• **EXERCISE BRIEF**:
From the entries, copy each line that includes "slope".

-- EXTRACTED DATA follows --

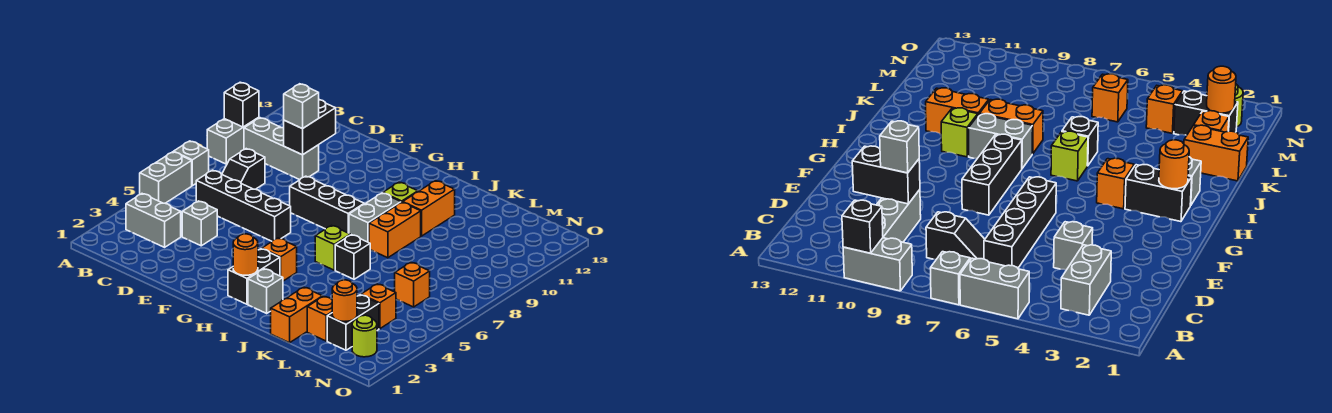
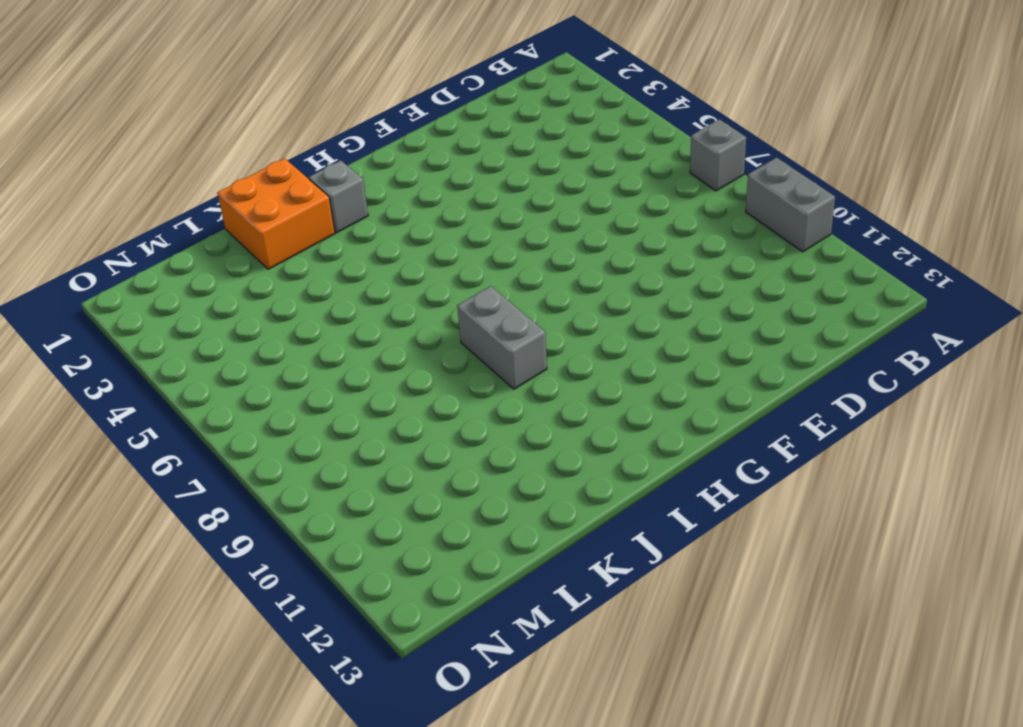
orange 2x2 brick [218,158,335,269] -> orange 1x2 brick [271,287,323,343]
none -> grey 1x2 brick [140,152,192,203]
none -> grey 1x2 brick [126,194,181,247]
none -> grey 1x3 brick [244,118,319,180]

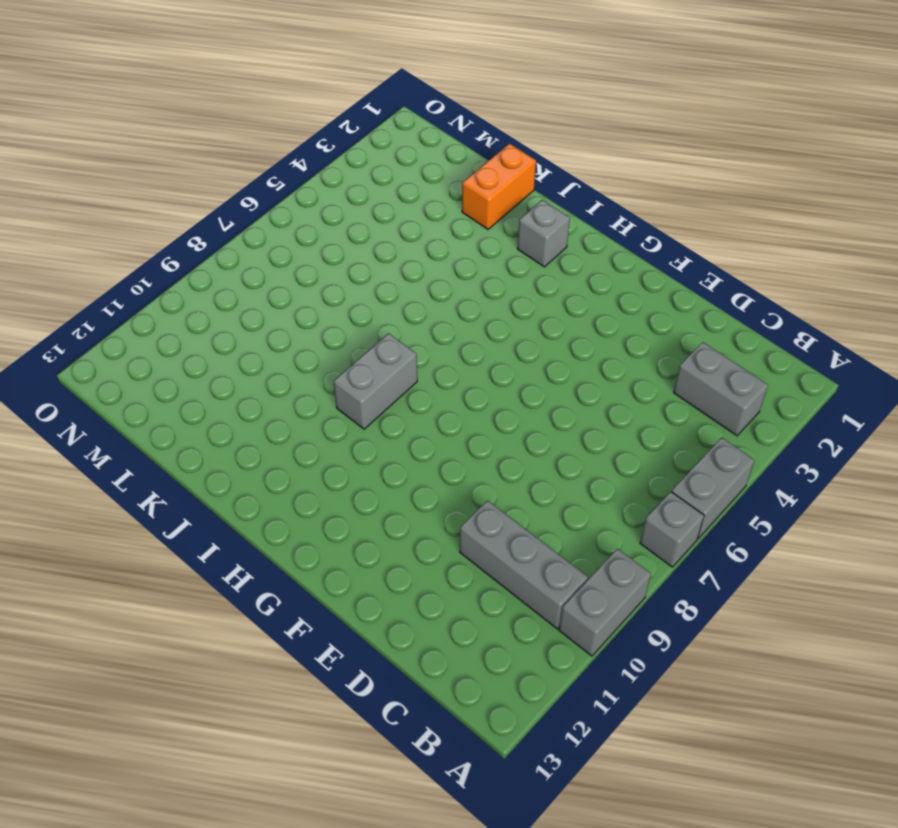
none -> black 1x4 brick [196,170,291,241]
none -> black 1x2 slope [222,149,265,189]
none -> grey 1x1 brick [182,201,217,246]

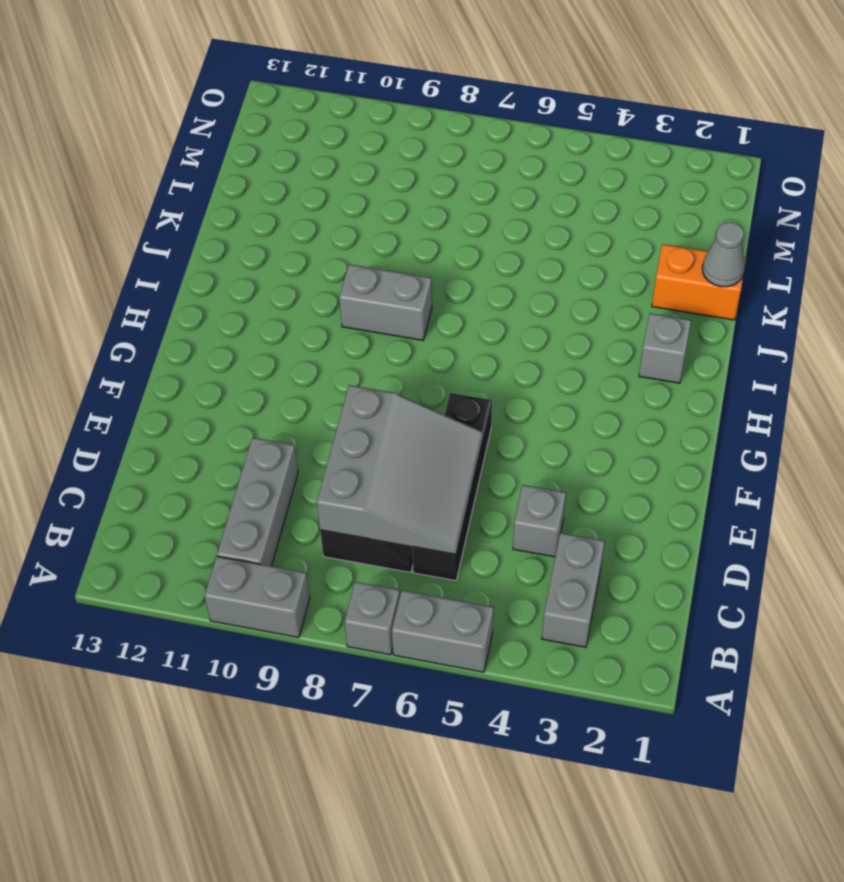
grey 3x3 slope [317,385,483,554] -> none
grey 1x1 cone [702,222,745,287] -> none
none -> black 1x3 brick [290,176,364,233]
none -> black 1x2 brick [228,249,280,304]
none -> orange 1x1 brick [262,238,297,281]

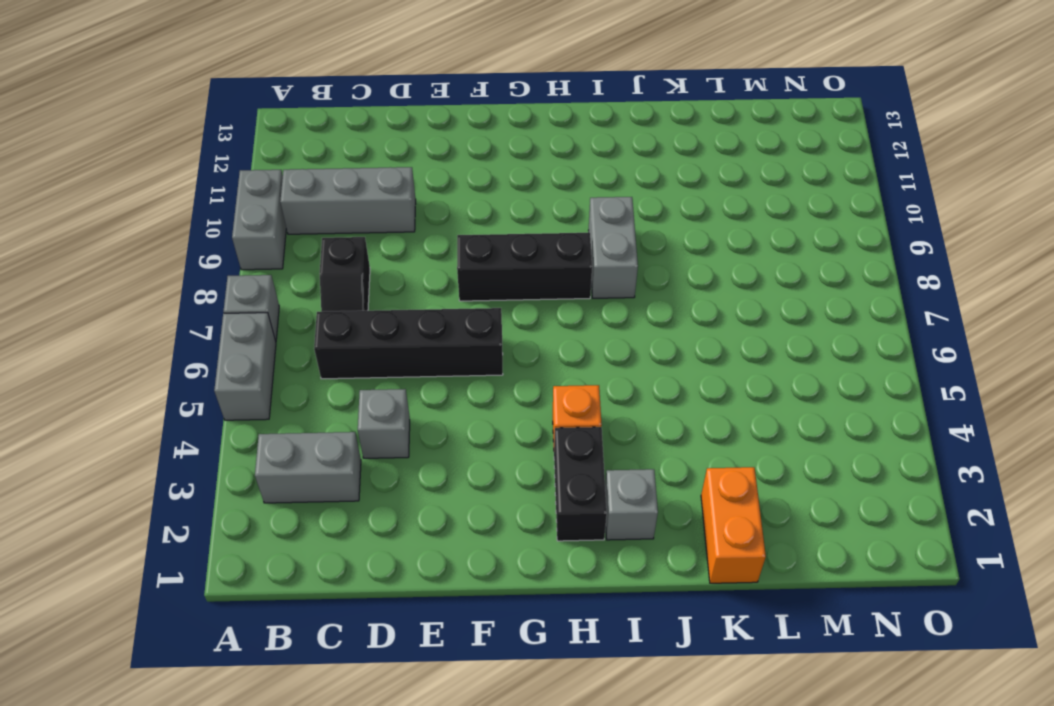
none -> lime 1x1 brick [315,226,350,270]
none -> lime 1x1 brick [383,182,418,202]
none -> black 1x1 brick [335,235,370,279]

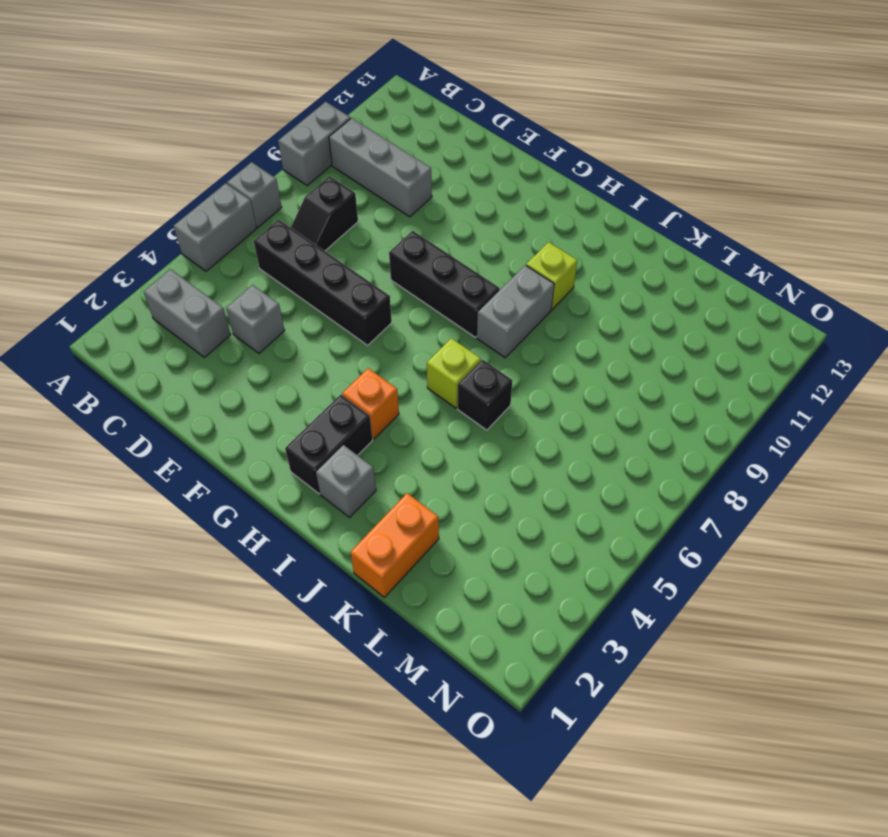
none -> orange 1x2 brick [369,202,421,258]
none -> orange 1x2 brick [403,181,455,236]
none -> orange 1x1 brick [307,296,332,341]

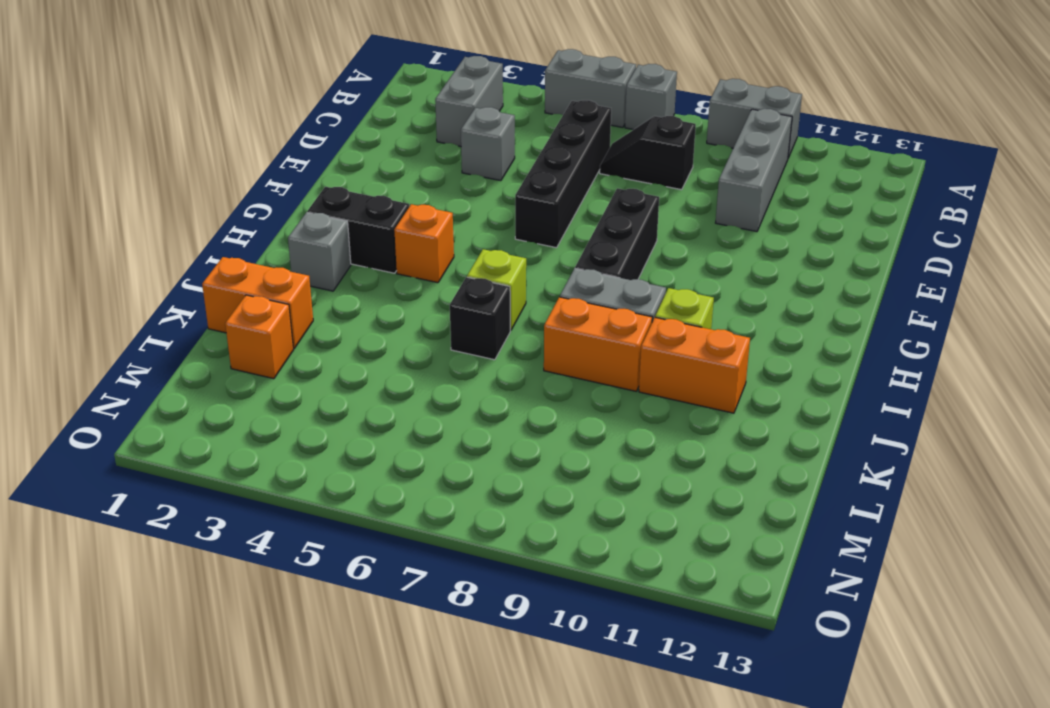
none -> black 1x2 brick [327,295,379,350]
none -> orange 1x1 brick [361,284,396,329]
none -> orange 1x1 brick [395,262,430,307]

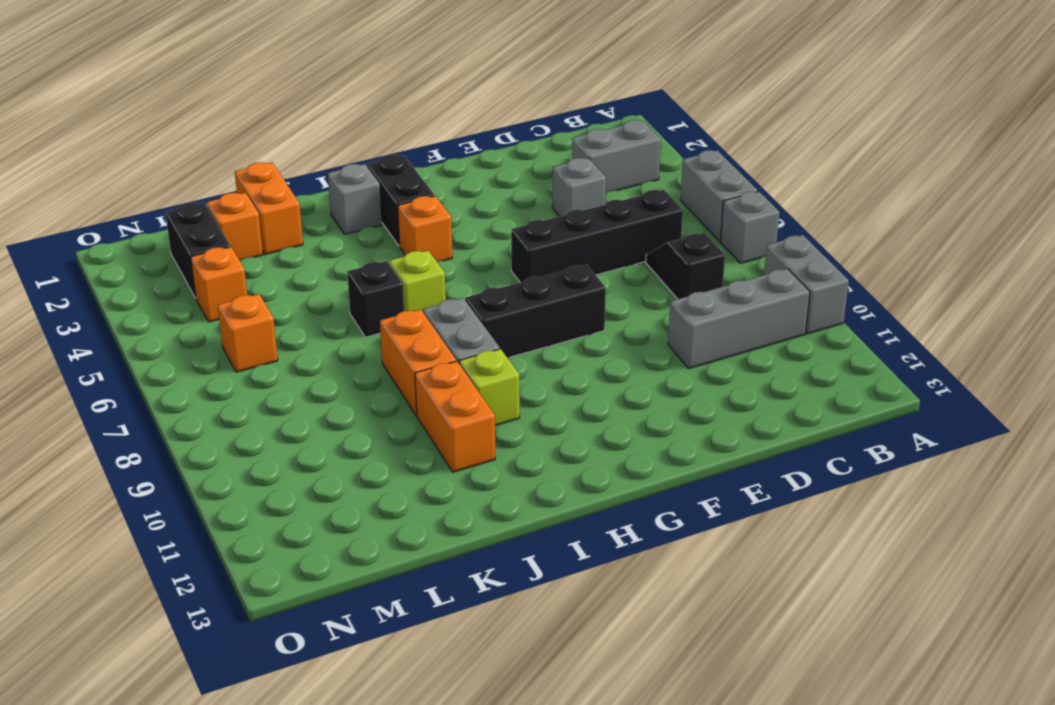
none -> lime 1x1 round brick [352,315,377,357]
none -> black 1x1 brick [224,82,259,127]
none -> black 1x2 brick [284,100,336,155]

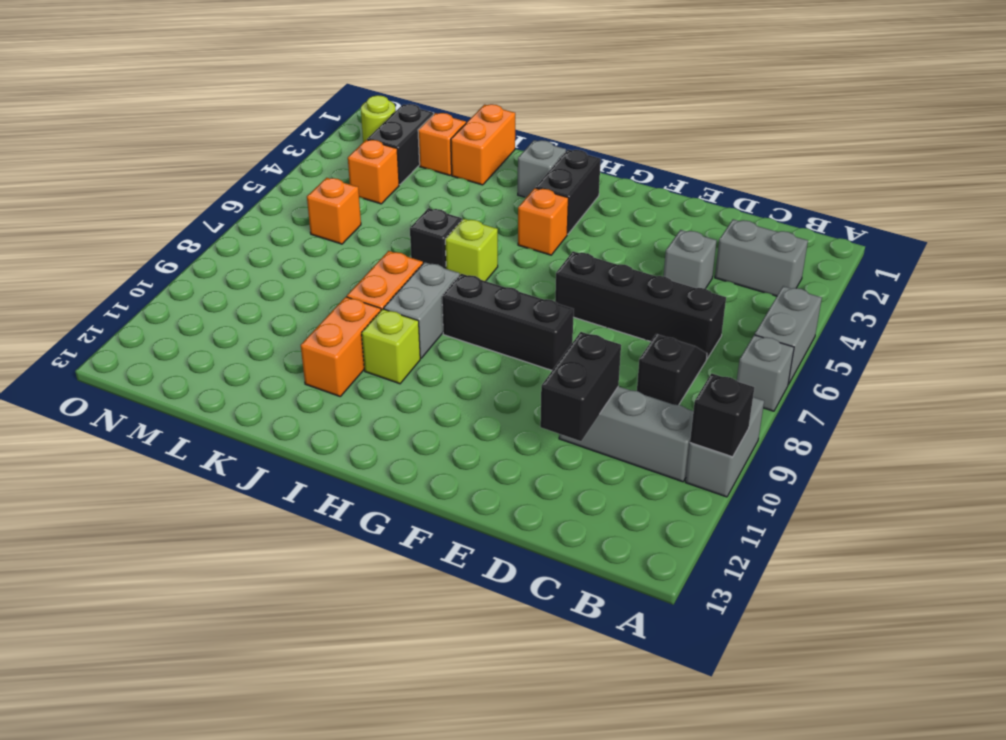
none -> orange 1x1 round brick [233,234,258,275]
none -> orange 1x1 round brick [332,280,357,321]
none -> grey 1x1 brick [284,84,319,129]

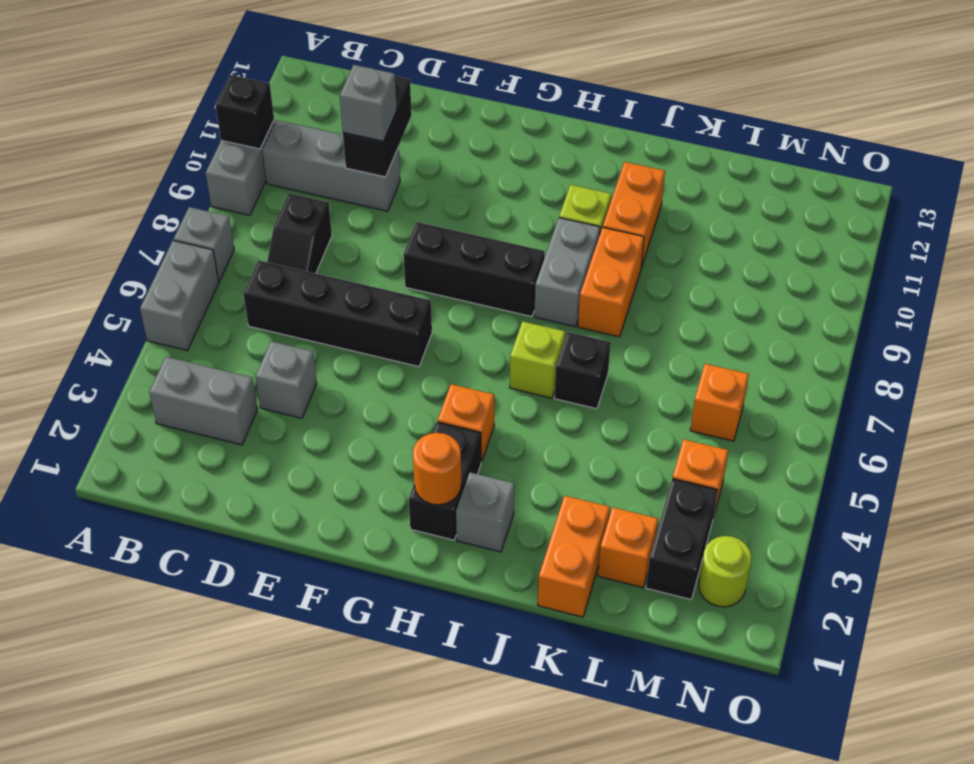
none -> orange 1x1 round brick [332,280,357,321]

-- EXTRACTED DATA concluded --

• **OUTPUT OF THE EXERCISE**:
none -> black 1x2 slope [222,149,265,189]
grey 3x3 slope [317,385,483,554] -> none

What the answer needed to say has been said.